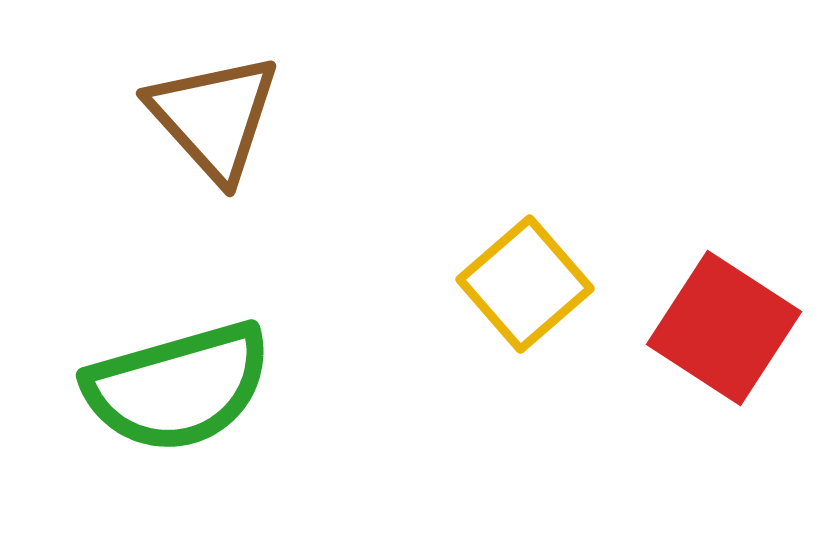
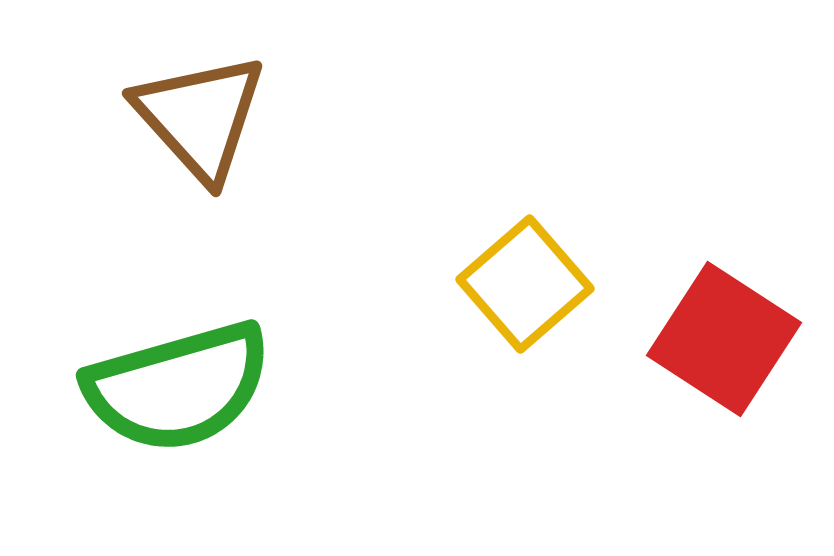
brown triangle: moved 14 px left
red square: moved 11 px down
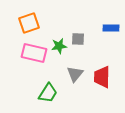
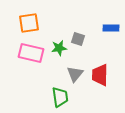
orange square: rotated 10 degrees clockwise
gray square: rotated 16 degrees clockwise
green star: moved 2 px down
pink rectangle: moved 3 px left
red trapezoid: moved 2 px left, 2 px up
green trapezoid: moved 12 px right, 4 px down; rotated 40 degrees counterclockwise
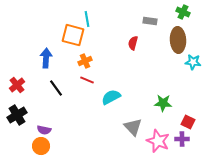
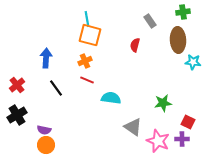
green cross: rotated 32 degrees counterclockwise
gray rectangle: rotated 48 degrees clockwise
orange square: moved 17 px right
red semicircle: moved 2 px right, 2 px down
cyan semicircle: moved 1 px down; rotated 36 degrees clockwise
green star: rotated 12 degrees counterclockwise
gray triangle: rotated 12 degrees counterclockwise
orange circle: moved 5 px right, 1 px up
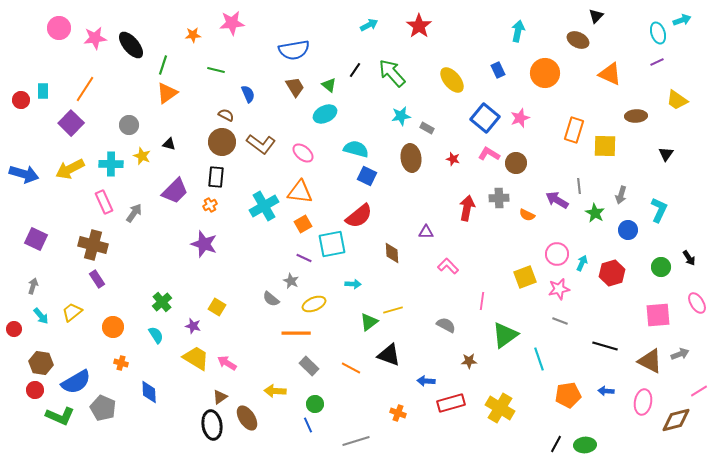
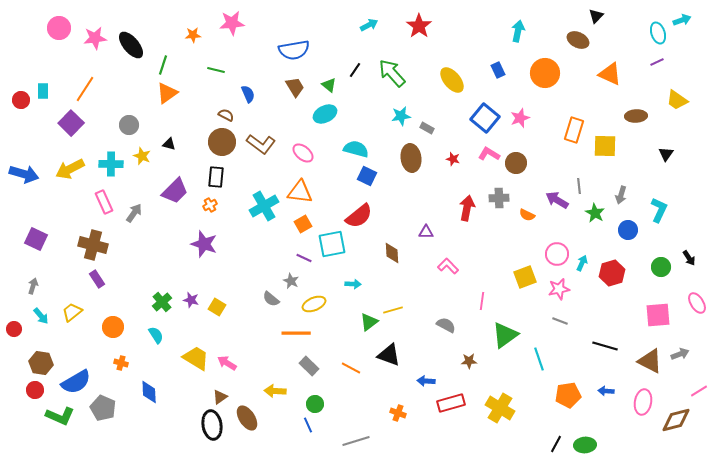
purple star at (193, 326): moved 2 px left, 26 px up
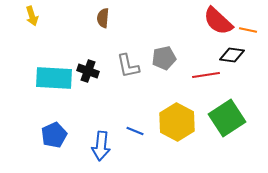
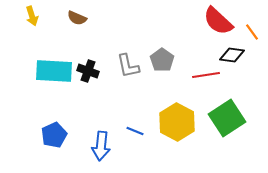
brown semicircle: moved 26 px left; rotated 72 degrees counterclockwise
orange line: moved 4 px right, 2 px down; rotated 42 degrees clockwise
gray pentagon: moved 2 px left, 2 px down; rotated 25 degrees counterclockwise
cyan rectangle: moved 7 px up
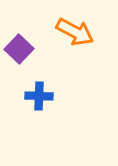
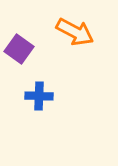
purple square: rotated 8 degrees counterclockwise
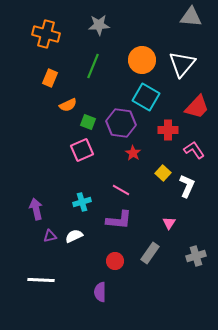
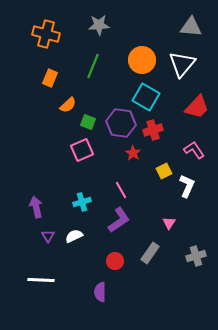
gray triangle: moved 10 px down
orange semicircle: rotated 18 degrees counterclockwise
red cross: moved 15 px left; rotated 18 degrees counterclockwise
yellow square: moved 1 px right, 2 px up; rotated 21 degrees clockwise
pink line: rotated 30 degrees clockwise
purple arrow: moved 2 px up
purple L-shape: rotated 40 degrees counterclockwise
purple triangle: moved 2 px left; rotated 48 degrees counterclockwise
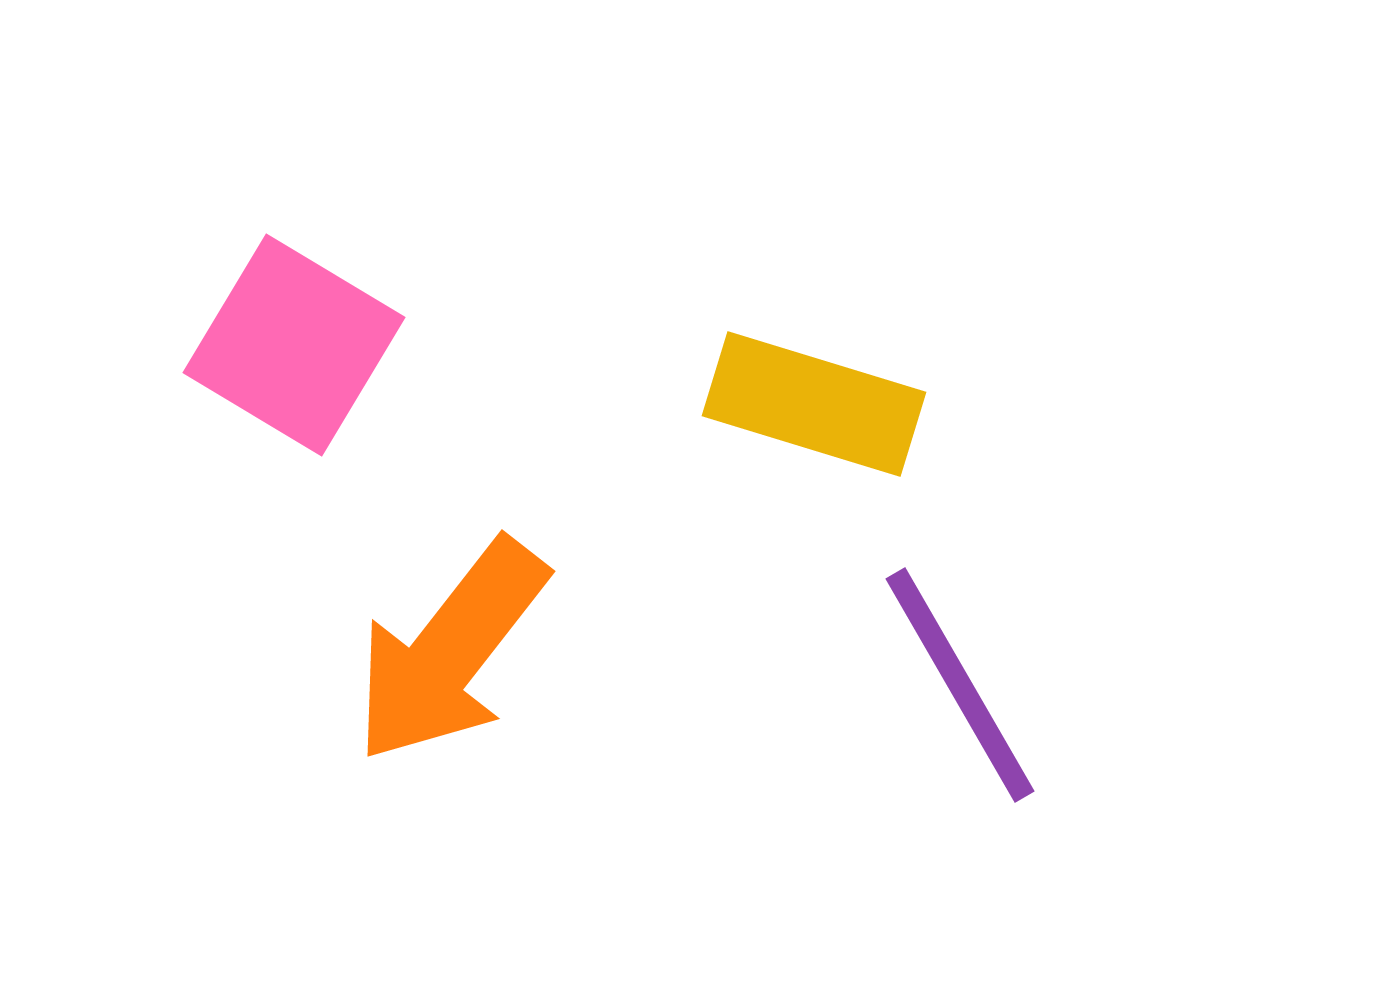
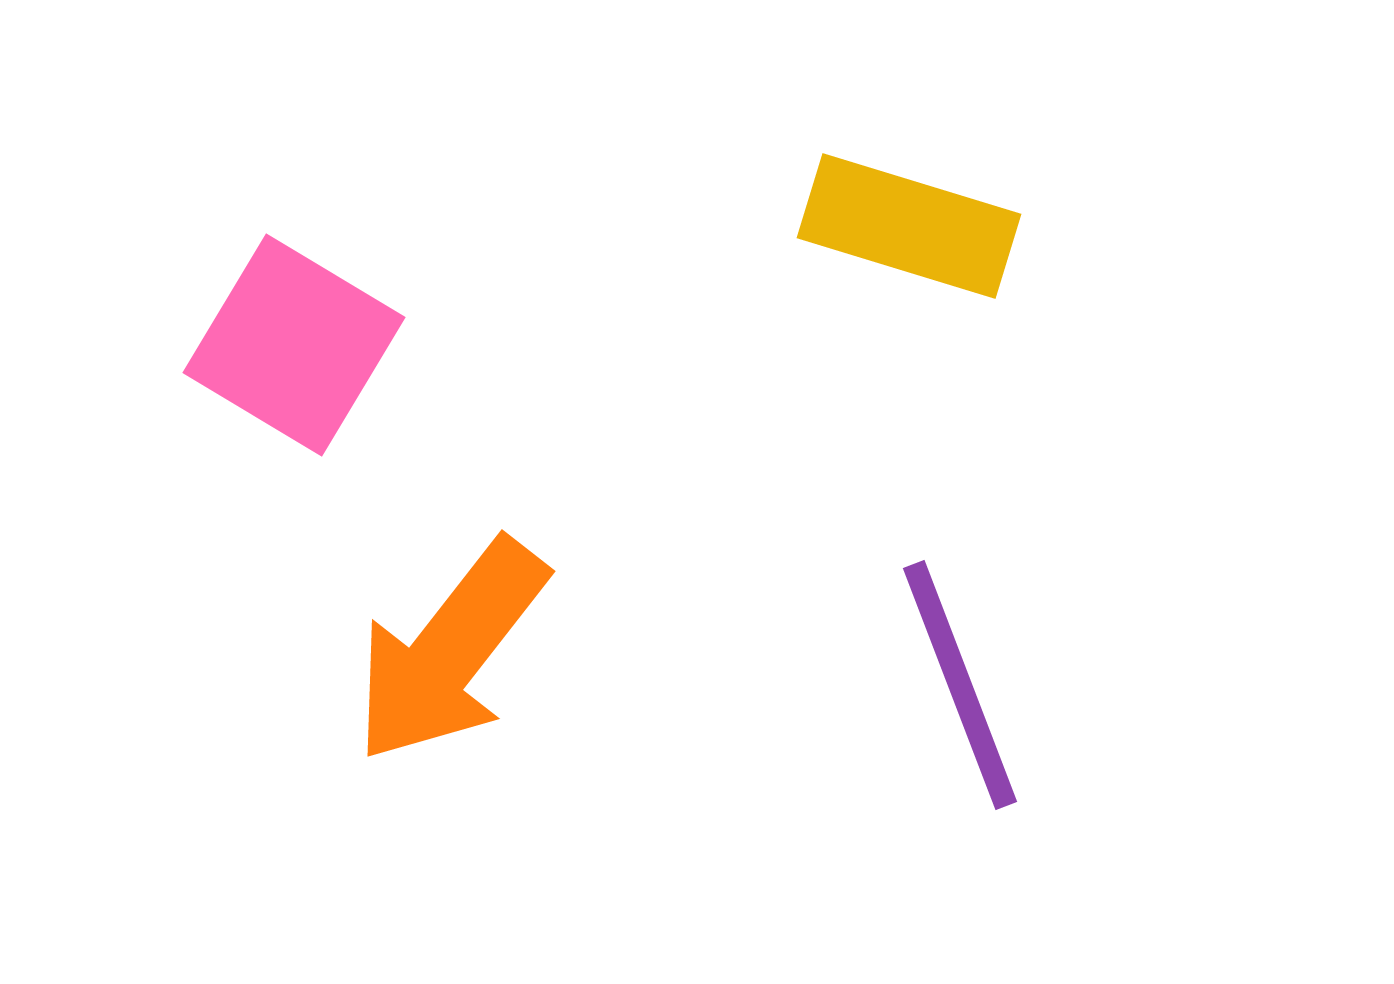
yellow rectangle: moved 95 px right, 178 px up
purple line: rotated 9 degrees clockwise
----
What you should do. I would like the material above returned exactly as it stands, without its pictures.

Result of this exercise.
brown triangle: moved 14 px left
red square: moved 11 px down
orange square: rotated 10 degrees clockwise
gray square: rotated 16 degrees clockwise
green star: moved 2 px down
pink rectangle: moved 3 px left
red trapezoid: moved 2 px left, 2 px up
green trapezoid: moved 12 px right, 4 px down; rotated 40 degrees counterclockwise
green cross: rotated 32 degrees counterclockwise
gray rectangle: rotated 48 degrees clockwise
orange square: moved 17 px right
red semicircle: moved 2 px right, 2 px down
cyan semicircle: moved 1 px down; rotated 36 degrees clockwise
green star: rotated 12 degrees counterclockwise
gray triangle: rotated 12 degrees counterclockwise
orange circle: moved 5 px right, 1 px up
purple star at (193, 326): moved 2 px left, 26 px up
brown semicircle: moved 26 px left; rotated 72 degrees counterclockwise
orange line: moved 4 px right, 2 px down; rotated 42 degrees clockwise
gray pentagon: moved 2 px left, 2 px down; rotated 25 degrees counterclockwise
cyan rectangle: moved 7 px up
purple square: rotated 8 degrees counterclockwise
gray triangle: moved 10 px down
orange semicircle: rotated 18 degrees counterclockwise
red cross: moved 15 px left; rotated 18 degrees counterclockwise
yellow square: moved 1 px right, 2 px up; rotated 21 degrees clockwise
pink line: rotated 30 degrees clockwise
purple arrow: moved 2 px up
purple L-shape: rotated 40 degrees counterclockwise
purple triangle: moved 2 px left; rotated 48 degrees counterclockwise
yellow rectangle: moved 95 px right, 178 px up
purple line: rotated 9 degrees clockwise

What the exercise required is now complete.